PROBLEM STATEMENT: Convert the records, from the line containing "Football (380, 20)" through the end of the records, inclusive, into a JSON list of strings with one string per line. Skip blank lines and leave out the pictures.

PROVIDED RECORDS:

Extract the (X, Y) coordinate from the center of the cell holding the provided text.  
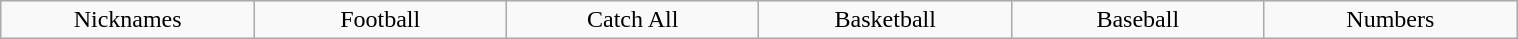
Football (380, 20)
Nicknames (128, 20)
Numbers (1390, 20)
Basketball (886, 20)
Catch All (632, 20)
Baseball (1138, 20)
Find where the given text appears and provide that cell's center as (X, Y) coordinate. 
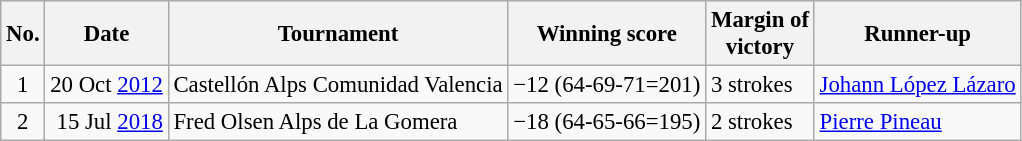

TASK OUTPUT:
[
  "Football (380, 20)",
  "Nicknames (128, 20)",
  "Numbers (1390, 20)",
  "Basketball (886, 20)",
  "Catch All (632, 20)",
  "Baseball (1138, 20)",
  "Find where the given text appears and provide that cell's center as (X, Y) coordinate. "
]